#### Listed records:
= = = = =

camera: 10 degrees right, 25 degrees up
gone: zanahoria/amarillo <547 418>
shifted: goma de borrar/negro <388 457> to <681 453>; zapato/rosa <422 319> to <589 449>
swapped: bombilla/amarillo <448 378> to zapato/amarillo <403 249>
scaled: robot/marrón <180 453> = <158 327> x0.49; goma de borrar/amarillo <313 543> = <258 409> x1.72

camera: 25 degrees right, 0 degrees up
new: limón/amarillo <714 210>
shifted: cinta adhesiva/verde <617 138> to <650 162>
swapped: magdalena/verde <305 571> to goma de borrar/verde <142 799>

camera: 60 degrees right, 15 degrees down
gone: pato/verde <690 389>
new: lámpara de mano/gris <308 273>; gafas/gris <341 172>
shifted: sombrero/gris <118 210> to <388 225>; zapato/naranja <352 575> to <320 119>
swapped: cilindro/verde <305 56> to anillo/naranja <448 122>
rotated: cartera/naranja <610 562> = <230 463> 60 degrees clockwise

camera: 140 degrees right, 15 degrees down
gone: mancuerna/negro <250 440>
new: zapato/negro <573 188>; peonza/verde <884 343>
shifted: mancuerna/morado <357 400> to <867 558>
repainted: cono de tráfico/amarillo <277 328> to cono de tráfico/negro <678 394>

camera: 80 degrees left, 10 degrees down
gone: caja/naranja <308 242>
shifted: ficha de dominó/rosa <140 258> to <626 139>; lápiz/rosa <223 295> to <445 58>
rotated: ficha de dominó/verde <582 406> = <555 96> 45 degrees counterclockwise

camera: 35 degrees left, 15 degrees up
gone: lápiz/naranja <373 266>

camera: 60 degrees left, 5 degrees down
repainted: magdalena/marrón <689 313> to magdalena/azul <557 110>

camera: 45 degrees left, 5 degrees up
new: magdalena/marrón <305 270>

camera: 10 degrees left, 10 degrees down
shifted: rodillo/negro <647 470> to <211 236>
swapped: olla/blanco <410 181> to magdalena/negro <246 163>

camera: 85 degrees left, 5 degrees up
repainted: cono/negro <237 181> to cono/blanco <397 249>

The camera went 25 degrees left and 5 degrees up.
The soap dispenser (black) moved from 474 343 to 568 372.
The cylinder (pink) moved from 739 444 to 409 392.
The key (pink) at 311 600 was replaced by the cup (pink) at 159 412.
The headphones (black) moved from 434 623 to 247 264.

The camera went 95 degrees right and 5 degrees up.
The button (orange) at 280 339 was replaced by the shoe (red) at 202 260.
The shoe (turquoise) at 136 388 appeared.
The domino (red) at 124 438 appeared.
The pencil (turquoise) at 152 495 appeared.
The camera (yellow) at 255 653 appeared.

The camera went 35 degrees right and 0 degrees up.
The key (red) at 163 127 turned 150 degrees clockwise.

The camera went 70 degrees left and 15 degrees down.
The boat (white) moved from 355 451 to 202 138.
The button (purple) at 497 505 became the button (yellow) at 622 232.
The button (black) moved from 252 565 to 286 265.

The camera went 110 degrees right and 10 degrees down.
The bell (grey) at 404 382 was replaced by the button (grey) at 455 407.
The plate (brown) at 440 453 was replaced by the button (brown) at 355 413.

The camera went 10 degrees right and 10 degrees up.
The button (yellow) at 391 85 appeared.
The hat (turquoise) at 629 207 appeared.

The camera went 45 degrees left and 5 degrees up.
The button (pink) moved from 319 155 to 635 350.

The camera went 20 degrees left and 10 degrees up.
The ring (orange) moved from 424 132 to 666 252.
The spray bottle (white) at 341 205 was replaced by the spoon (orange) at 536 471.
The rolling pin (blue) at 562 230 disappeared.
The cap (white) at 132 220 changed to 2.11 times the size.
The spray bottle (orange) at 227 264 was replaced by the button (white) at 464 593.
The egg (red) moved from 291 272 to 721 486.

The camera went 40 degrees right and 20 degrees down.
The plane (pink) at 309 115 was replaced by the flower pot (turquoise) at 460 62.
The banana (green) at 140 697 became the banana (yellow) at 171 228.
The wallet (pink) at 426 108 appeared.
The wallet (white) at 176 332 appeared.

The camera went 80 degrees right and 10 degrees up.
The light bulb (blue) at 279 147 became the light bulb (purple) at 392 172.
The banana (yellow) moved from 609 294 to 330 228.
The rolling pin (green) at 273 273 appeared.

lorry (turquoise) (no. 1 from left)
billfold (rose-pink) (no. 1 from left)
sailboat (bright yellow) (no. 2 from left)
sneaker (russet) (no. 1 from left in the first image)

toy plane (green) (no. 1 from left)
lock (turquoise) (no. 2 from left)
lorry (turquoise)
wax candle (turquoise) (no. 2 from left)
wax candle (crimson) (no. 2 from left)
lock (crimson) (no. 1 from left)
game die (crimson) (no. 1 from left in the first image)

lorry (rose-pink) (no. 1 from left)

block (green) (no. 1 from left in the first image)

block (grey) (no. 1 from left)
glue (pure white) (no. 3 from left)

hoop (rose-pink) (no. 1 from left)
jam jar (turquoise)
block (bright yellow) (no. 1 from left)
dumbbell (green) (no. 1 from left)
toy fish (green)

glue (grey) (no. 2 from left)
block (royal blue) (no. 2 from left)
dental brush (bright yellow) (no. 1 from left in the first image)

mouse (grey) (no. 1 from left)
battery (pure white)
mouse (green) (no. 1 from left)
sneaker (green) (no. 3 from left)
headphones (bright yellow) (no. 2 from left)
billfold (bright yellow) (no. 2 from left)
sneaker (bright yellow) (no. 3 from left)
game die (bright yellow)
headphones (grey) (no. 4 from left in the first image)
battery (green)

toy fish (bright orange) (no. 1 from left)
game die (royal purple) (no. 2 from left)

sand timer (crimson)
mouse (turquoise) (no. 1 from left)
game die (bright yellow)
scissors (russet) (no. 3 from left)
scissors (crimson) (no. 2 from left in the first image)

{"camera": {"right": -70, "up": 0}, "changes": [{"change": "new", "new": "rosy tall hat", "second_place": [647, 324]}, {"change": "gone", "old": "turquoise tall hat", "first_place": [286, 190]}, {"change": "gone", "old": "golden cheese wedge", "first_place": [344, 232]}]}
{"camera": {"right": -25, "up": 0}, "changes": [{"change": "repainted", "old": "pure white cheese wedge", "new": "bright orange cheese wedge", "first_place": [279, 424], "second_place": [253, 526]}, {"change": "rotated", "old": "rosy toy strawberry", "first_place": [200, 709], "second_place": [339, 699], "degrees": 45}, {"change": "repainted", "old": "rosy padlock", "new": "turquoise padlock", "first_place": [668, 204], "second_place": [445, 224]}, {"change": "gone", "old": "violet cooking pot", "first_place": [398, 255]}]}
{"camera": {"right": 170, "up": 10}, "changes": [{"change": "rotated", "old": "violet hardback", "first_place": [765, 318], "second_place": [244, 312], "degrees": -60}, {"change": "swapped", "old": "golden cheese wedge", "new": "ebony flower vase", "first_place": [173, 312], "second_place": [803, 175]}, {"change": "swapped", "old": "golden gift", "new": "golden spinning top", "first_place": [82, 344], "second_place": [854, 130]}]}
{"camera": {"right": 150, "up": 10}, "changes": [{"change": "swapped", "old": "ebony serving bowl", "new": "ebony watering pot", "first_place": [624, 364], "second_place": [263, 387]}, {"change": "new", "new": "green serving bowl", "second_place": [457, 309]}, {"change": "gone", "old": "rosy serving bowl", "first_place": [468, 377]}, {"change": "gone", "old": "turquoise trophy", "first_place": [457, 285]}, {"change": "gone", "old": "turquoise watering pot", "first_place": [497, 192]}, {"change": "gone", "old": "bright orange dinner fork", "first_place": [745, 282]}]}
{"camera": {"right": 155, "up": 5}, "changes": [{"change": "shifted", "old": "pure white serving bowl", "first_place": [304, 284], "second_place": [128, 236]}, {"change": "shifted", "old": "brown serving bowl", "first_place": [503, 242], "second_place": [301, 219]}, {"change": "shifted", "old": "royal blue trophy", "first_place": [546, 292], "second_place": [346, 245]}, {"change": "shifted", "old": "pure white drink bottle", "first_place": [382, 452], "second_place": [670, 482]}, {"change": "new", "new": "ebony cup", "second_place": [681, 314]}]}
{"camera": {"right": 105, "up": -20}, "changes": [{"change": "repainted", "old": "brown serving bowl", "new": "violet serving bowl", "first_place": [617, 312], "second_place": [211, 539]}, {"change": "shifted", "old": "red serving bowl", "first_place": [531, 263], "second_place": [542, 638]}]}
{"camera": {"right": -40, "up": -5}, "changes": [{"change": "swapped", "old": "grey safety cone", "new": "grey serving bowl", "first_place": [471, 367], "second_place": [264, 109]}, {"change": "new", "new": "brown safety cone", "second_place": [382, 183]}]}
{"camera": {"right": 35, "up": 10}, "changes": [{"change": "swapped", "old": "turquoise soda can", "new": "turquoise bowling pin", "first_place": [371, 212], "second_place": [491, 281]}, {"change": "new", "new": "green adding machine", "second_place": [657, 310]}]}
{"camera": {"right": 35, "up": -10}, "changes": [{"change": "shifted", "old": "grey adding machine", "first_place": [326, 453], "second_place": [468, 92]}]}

= = = = =

#### Task requirements:
Above this task is a listing. Restate, word for word and with nothing added, the lines from the one with "billfold (rose-pink) (no. 1 from left)" through the one with "sailboat (bright yellow) (no. 2 from left)".

#### Result for this exercise:
billfold (rose-pink) (no. 1 from left)
sailboat (bright yellow) (no. 2 from left)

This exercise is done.